Information given START

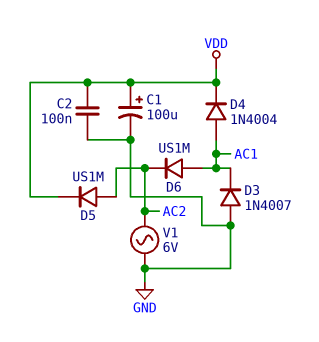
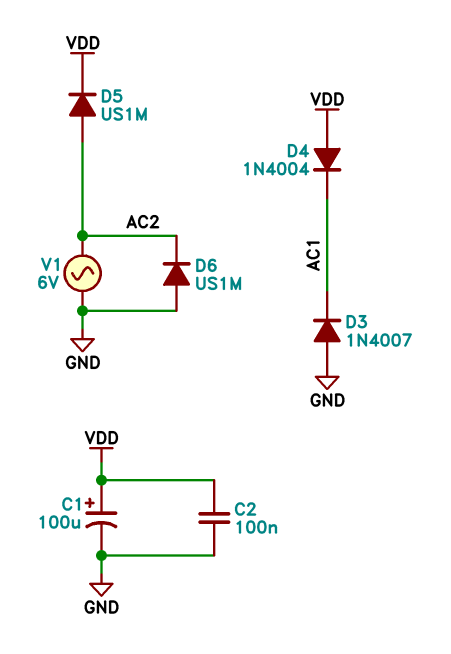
D4: diode 1N4004 (A AC1, K VDD) -> diode 1N4004 (A VDD, K AC1)
D6: diode US1M (A AC1, K AC2) -> diode US1M (A GND, K AC2)

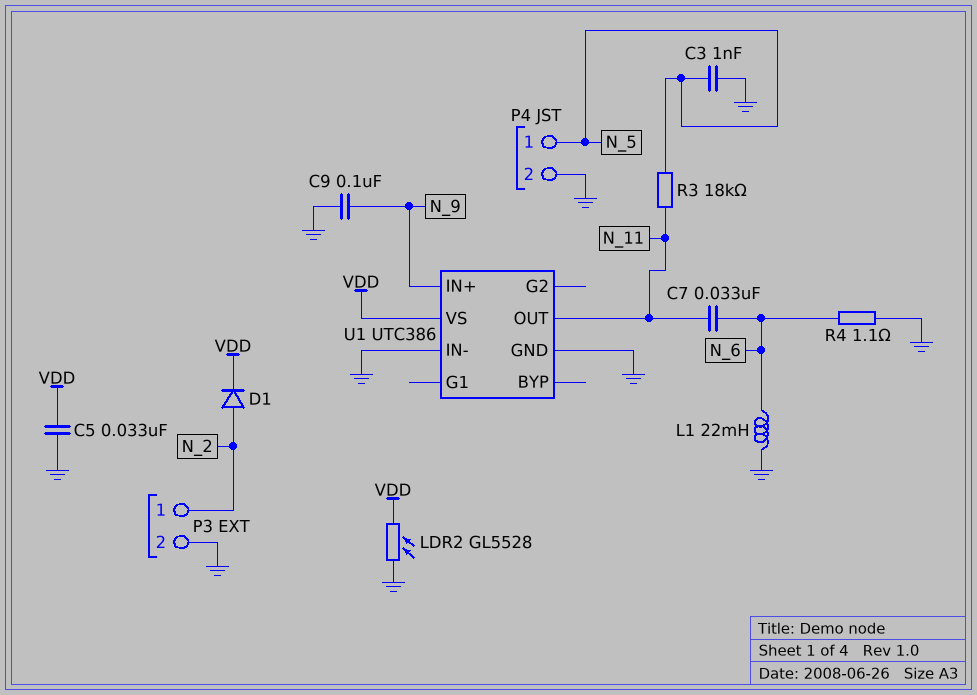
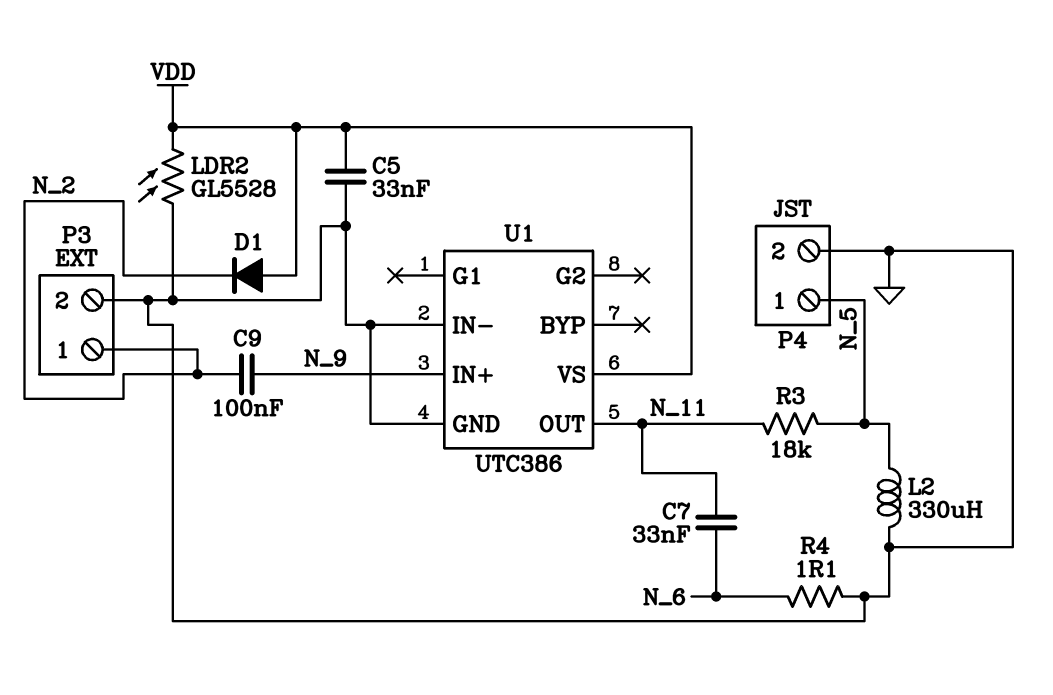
C3: 1nF (GND, N_5) -> none
C9: 100nF (GND, N_9) -> 100nF (N_2, N_9)
D1: diode (A N_2, K VDD) -> diode (A VDD, K N_2)
L1: 22mH (GND, N_6) -> none
L2: none -> 330uH (GND, N_5)

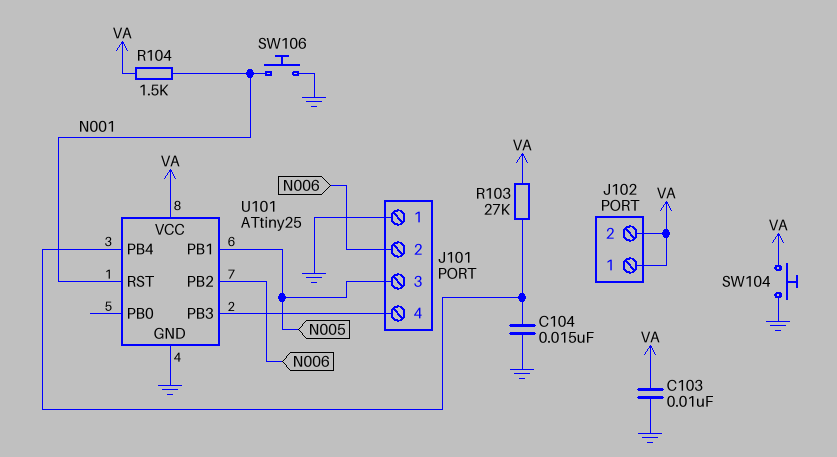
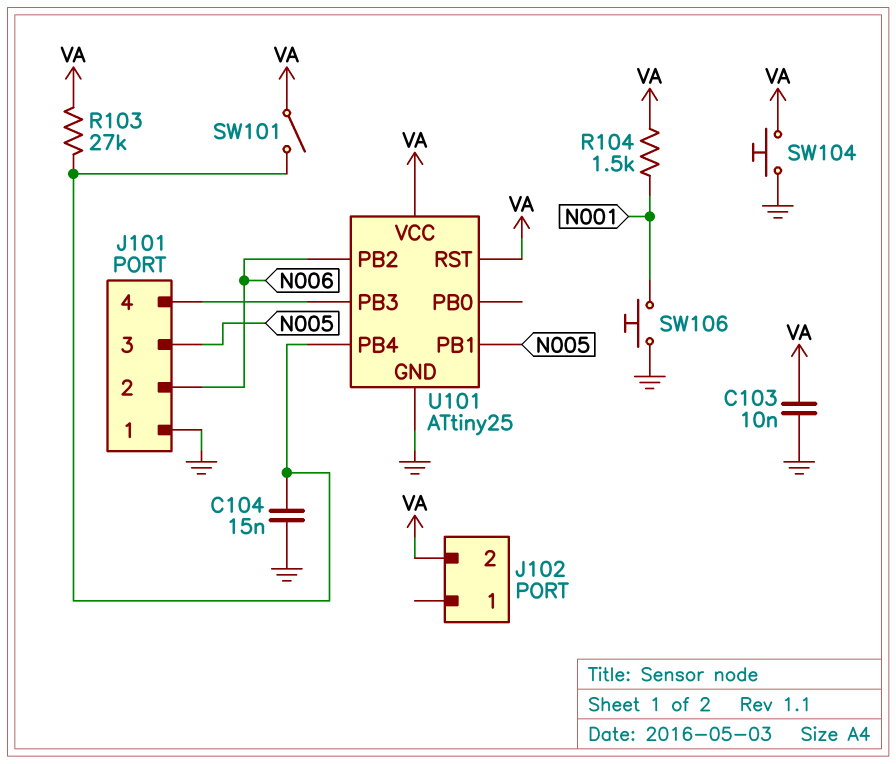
J102 pin 1: VA -> none
SW101: none -> switch (U101/PB4, VA)
U101 pin RST: N001 -> VA

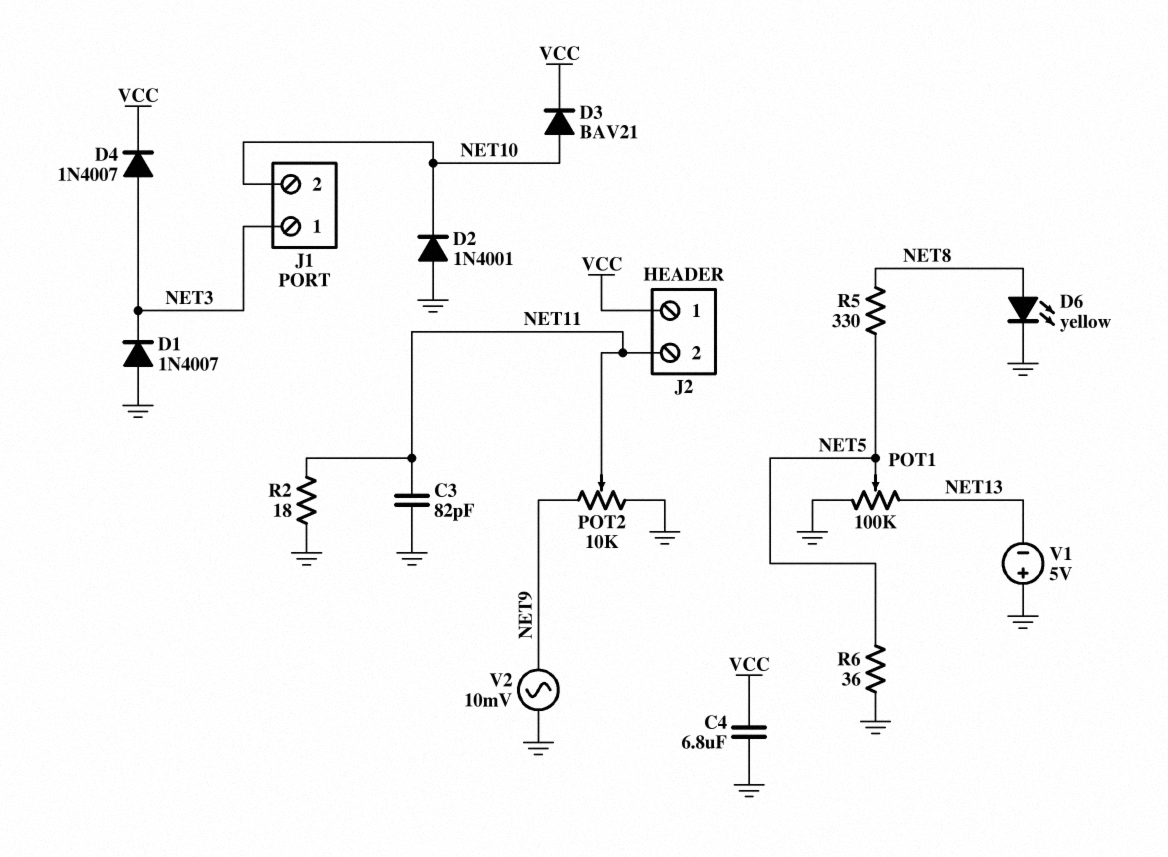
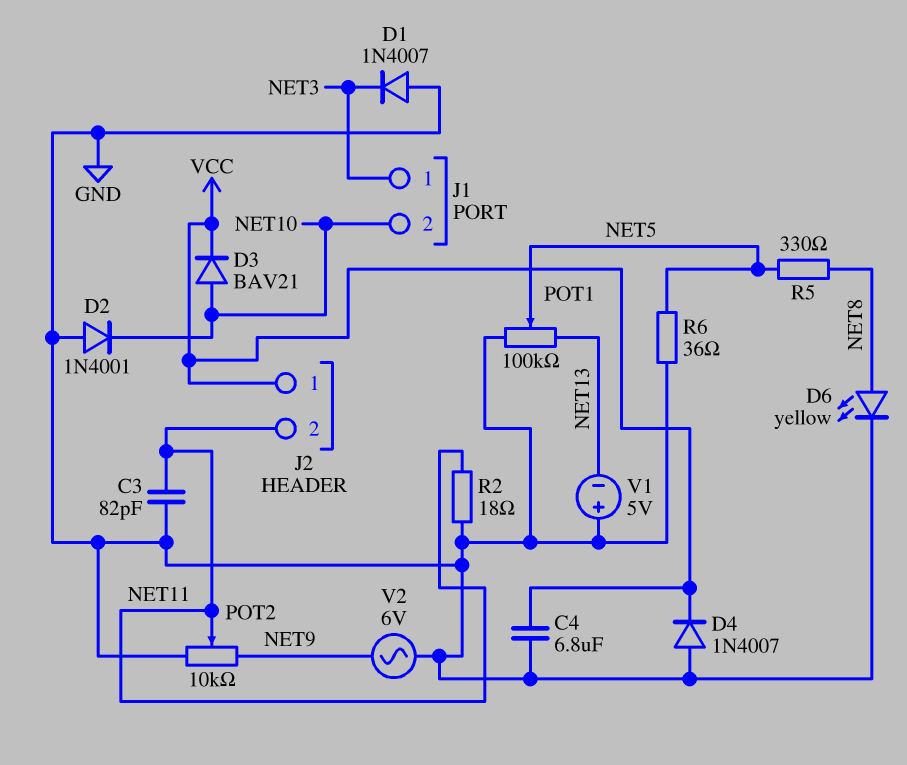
D4: diode 1N4007 (A NET3, K VCC) -> diode 1N4007 (A GND, K VCC)
V2: AC 10mV (GND, NET9) -> AC 6V (GND, NET9)

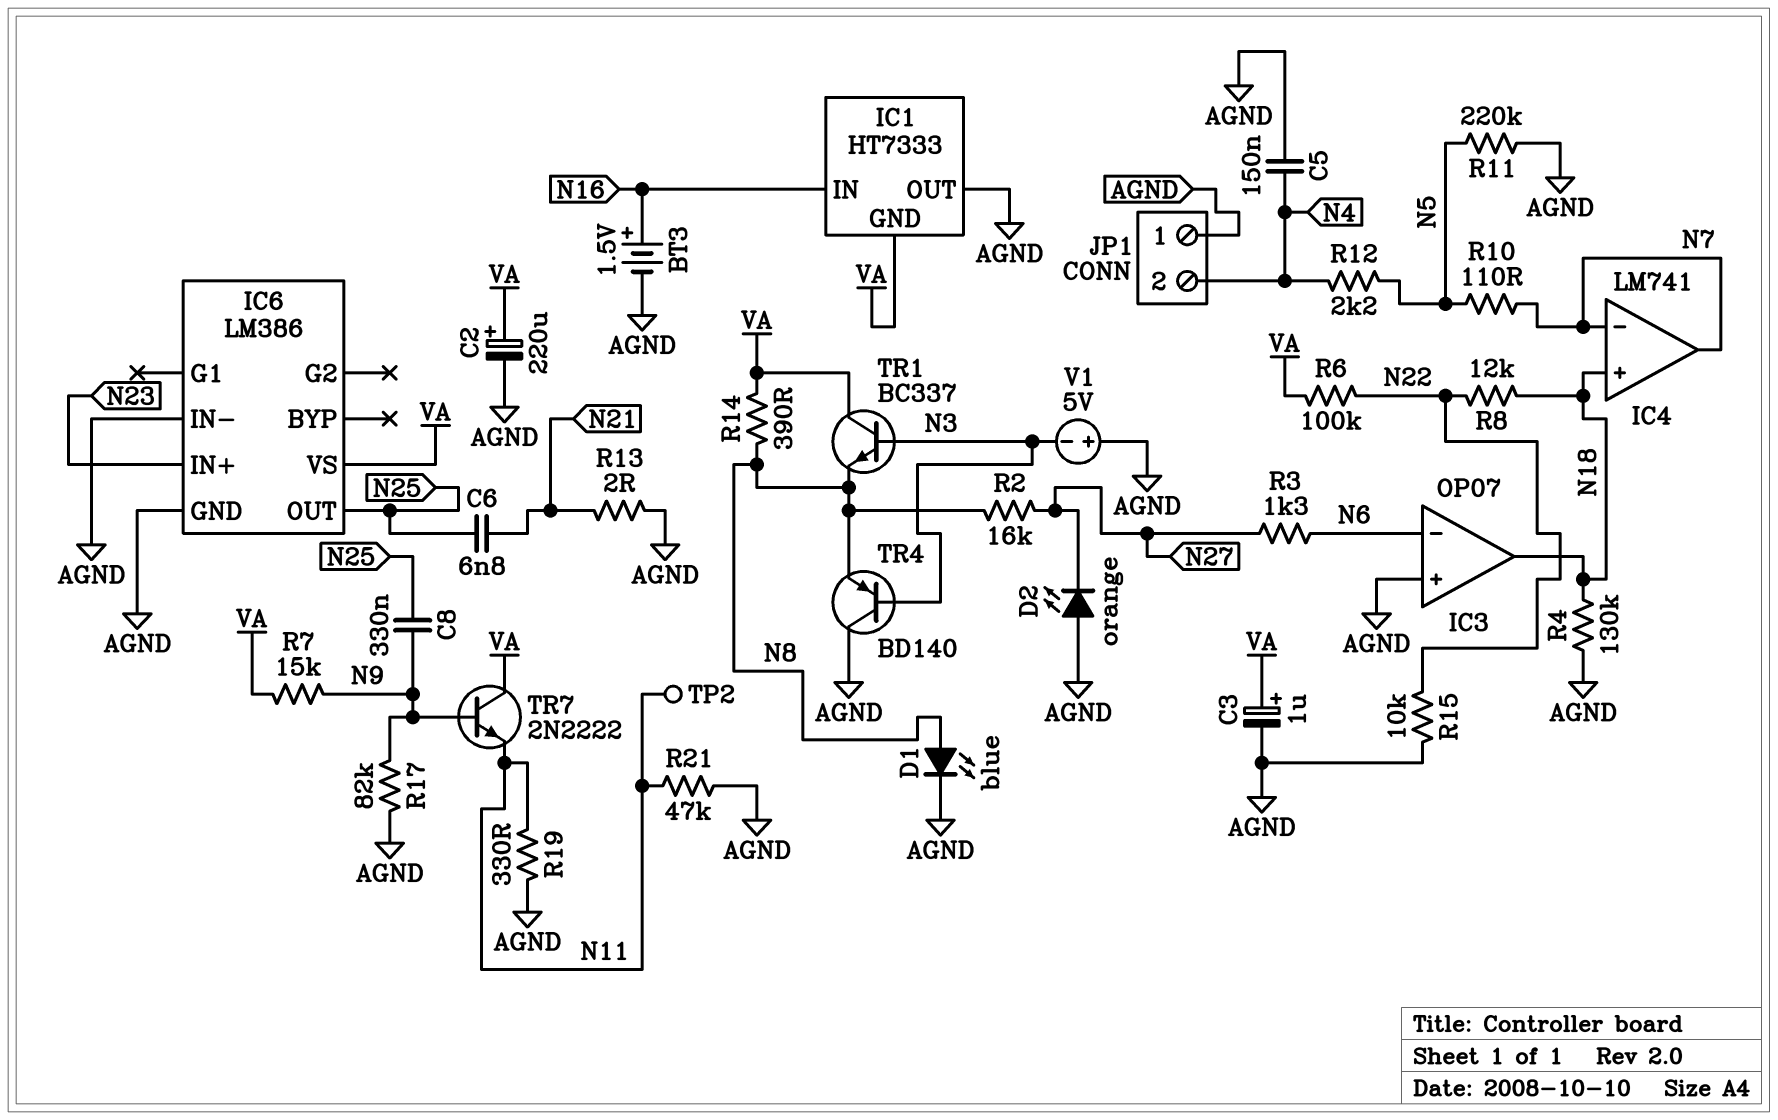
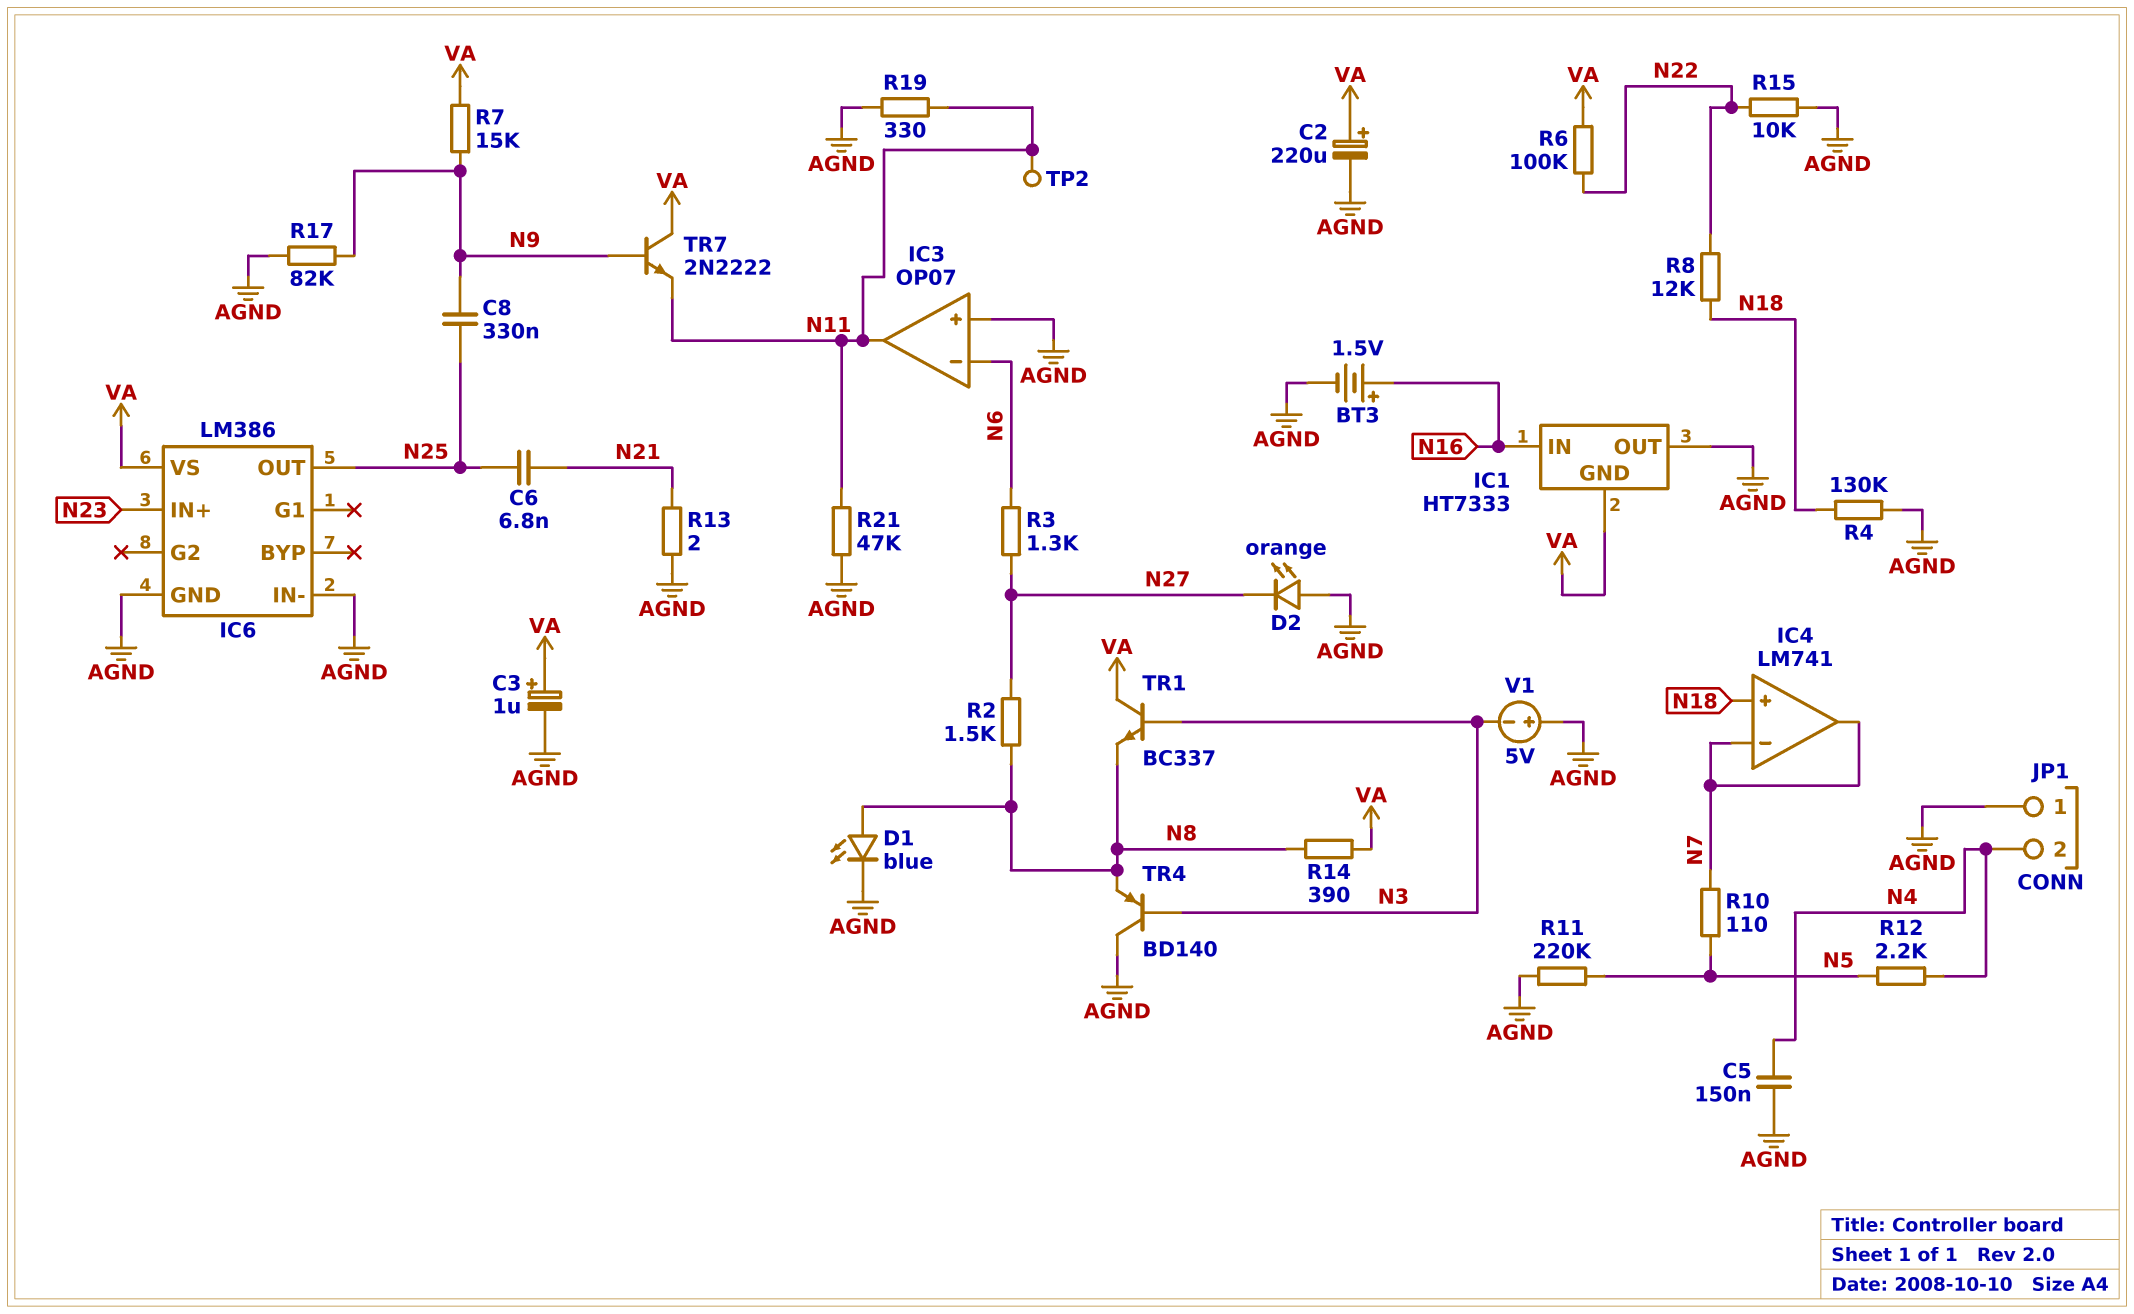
IC3 pin out: N18 -> N11
R2: 16k (N8, N27) -> 1.5k (N8, N27)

Information given END

◆ **What is expected**
Where a picture appears, skip it and copy the rest of the data word for word.

◆ **Exercise response**
D4: diode 1N4004 (A AC1, K VDD) -> diode 1N4004 (A VDD, K AC1)
D6: diode US1M (A AC1, K AC2) -> diode US1M (A GND, K AC2)

C3: 1nF (GND, N_5) -> none
C9: 100nF (GND, N_9) -> 100nF (N_2, N_9)
D1: diode (A N_2, K VDD) -> diode (A VDD, K N_2)
L1: 22mH (GND, N_6) -> none
L2: none -> 330uH (GND, N_5)

J102 pin 1: VA -> none
SW101: none -> switch (U101/PB4, VA)
U101 pin RST: N001 -> VA

D4: diode 1N4007 (A NET3, K VCC) -> diode 1N4007 (A GND, K VCC)
V2: AC 10mV (GND, NET9) -> AC 6V (GND, NET9)

IC3 pin out: N18 -> N11
R2: 16k (N8, N27) -> 1.5k (N8, N27)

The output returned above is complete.